*Requirement*
With the line containing "grey_candle <664, 275, 699, 327>" as the start and the line containing "bright_orange_torch <462, 323, 505, 399>" as the end, transcribe that span of the entries below exactly, including both.

:::::

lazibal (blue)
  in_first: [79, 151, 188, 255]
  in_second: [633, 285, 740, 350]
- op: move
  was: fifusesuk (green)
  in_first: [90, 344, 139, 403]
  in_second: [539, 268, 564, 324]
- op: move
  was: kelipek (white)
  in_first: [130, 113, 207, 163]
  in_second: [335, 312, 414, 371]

:::::

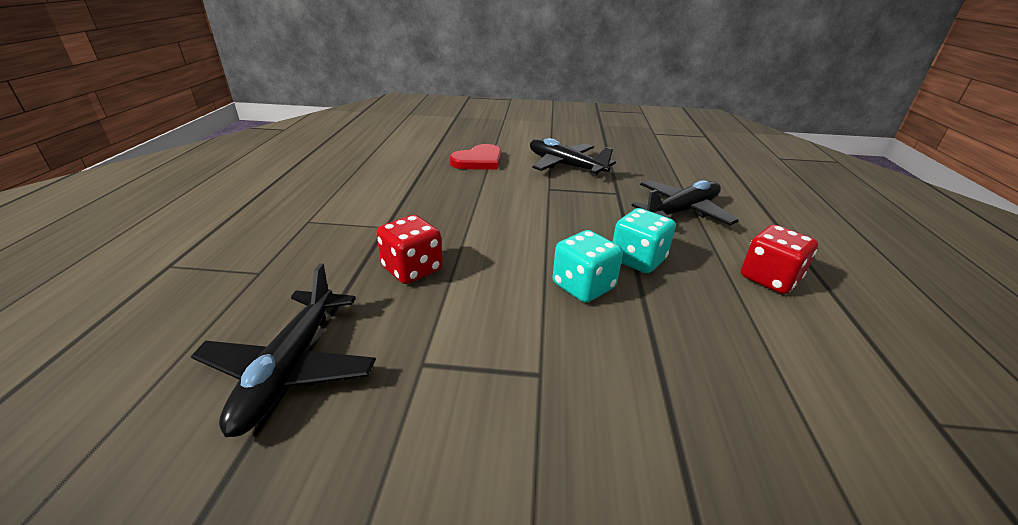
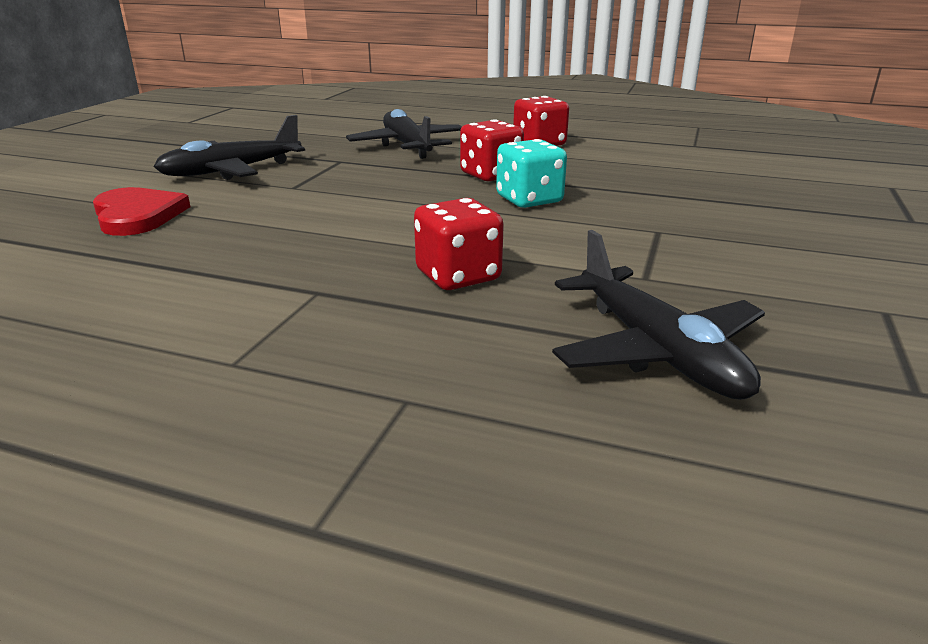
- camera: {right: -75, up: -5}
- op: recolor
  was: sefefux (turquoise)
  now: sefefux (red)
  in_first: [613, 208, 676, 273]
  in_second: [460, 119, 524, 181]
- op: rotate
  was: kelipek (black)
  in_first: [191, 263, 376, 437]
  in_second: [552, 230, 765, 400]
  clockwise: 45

:::::

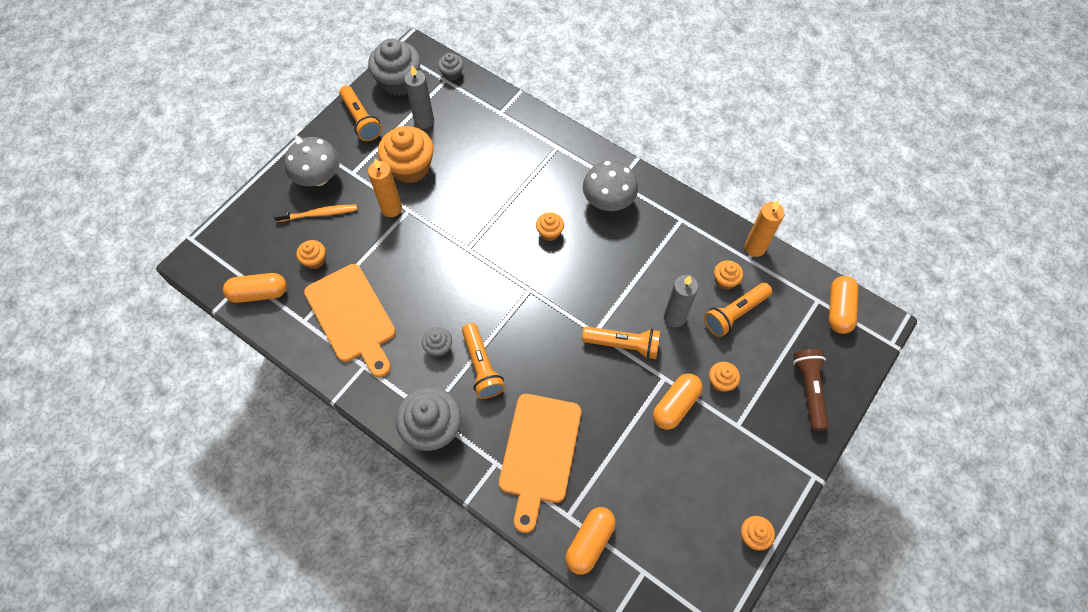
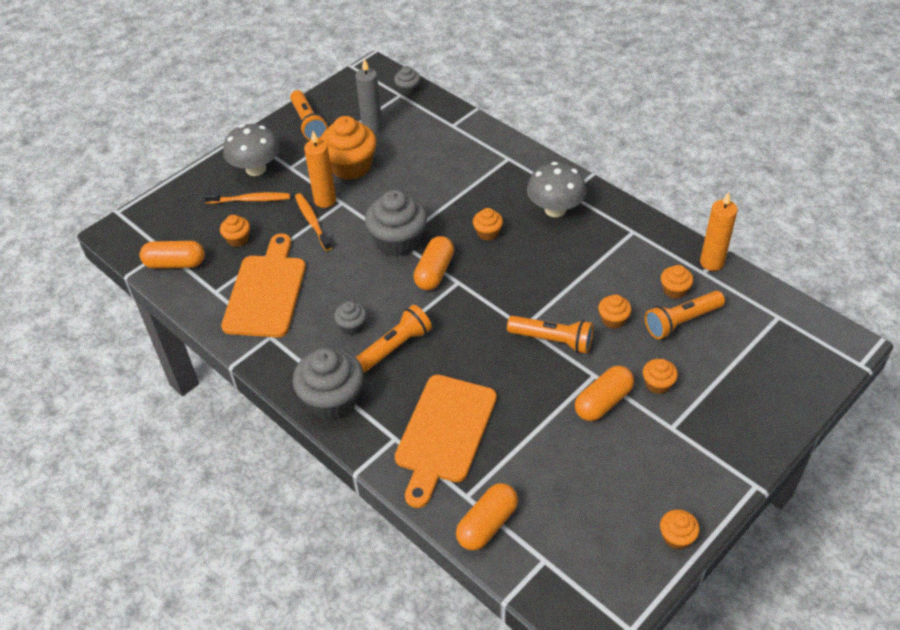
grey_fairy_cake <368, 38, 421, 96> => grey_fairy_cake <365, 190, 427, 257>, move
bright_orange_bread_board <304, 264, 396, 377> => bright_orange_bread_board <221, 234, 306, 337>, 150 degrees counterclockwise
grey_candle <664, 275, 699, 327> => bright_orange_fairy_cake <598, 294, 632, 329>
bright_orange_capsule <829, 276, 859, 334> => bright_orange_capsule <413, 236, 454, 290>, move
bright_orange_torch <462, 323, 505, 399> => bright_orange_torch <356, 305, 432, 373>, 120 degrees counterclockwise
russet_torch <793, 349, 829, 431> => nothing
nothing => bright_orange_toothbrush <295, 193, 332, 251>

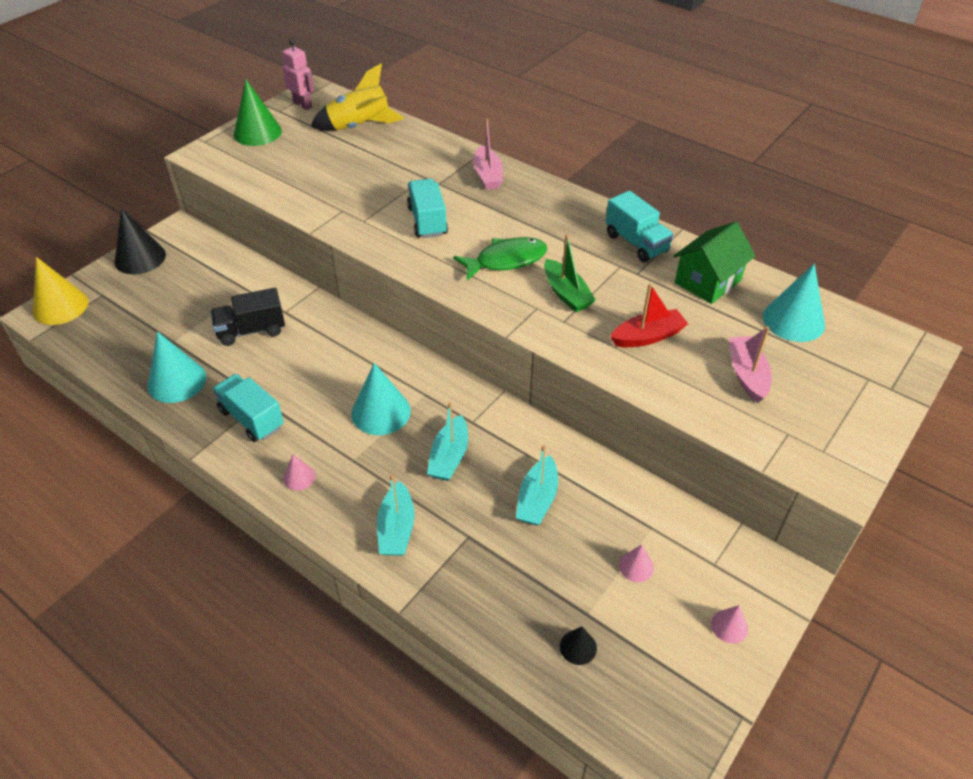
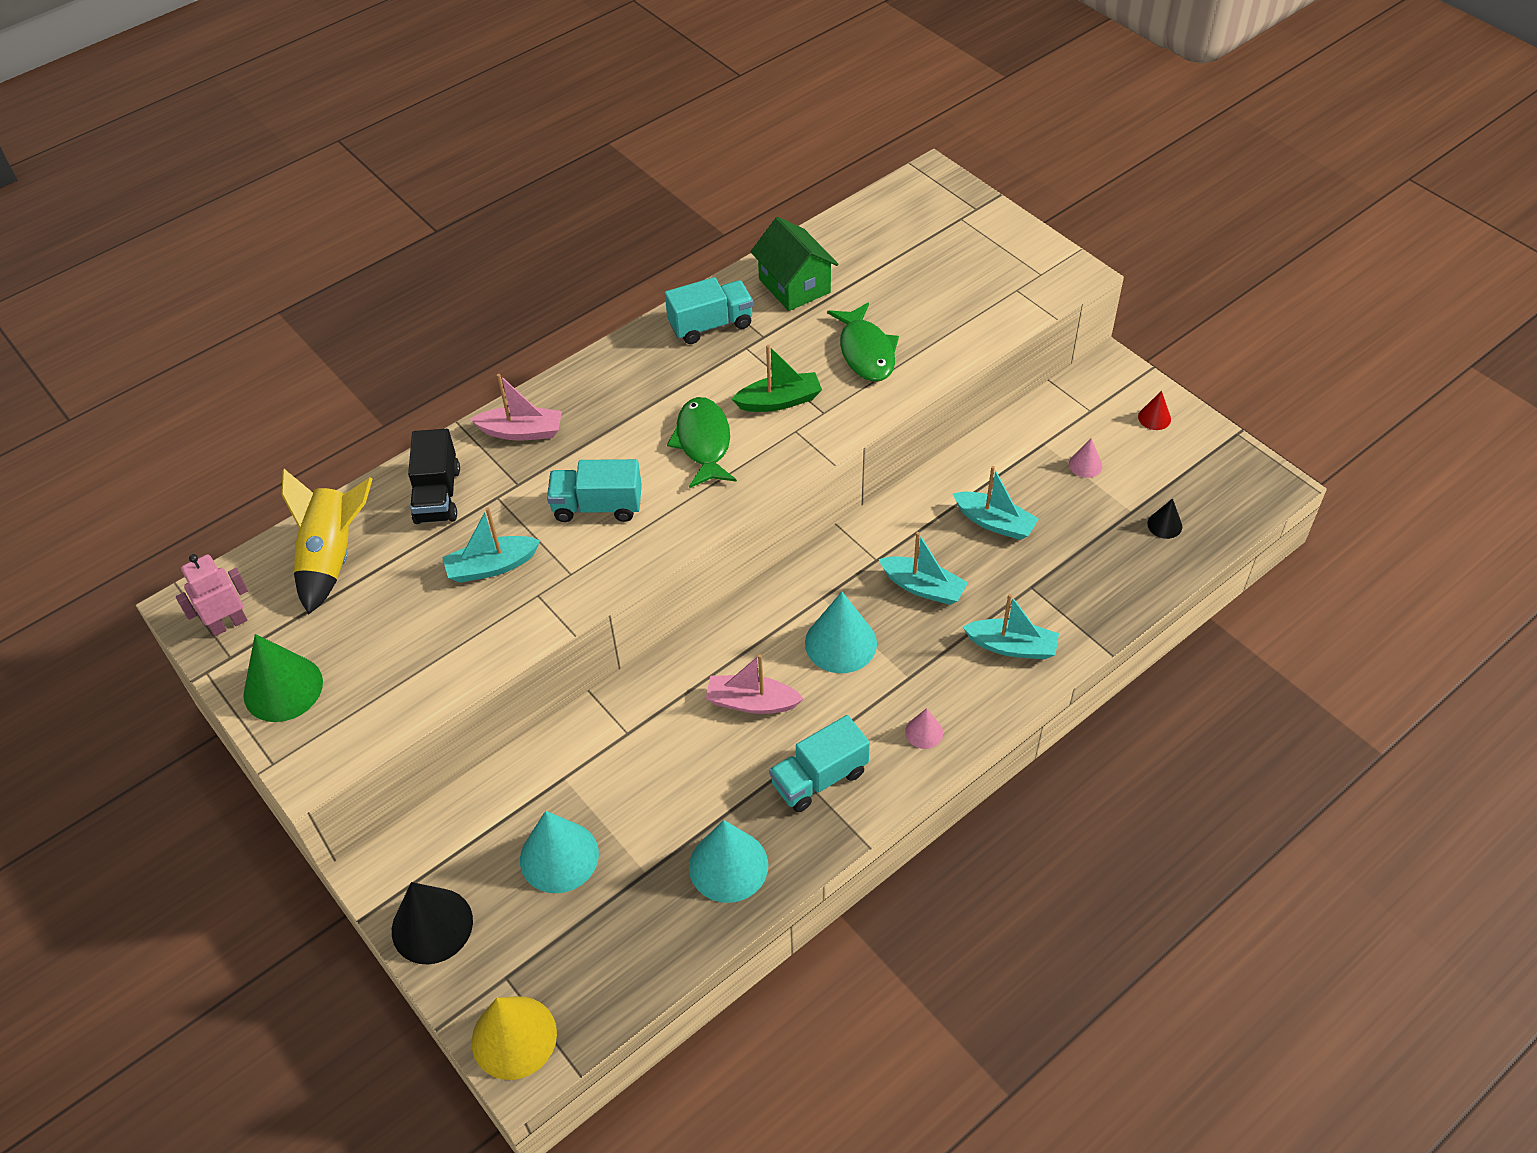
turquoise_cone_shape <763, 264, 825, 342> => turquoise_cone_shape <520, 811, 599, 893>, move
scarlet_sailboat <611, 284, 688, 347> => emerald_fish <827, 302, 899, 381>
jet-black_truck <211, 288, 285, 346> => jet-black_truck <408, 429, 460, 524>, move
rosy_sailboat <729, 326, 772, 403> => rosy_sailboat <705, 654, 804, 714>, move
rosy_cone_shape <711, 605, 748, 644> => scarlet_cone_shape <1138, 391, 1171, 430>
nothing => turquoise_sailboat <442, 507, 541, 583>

:::::

*Response*
grey_candle <664, 275, 699, 327> => bright_orange_fairy_cake <598, 294, 632, 329>
bright_orange_capsule <829, 276, 859, 334> => bright_orange_capsule <413, 236, 454, 290>, move
bright_orange_torch <462, 323, 505, 399> => bright_orange_torch <356, 305, 432, 373>, 120 degrees counterclockwise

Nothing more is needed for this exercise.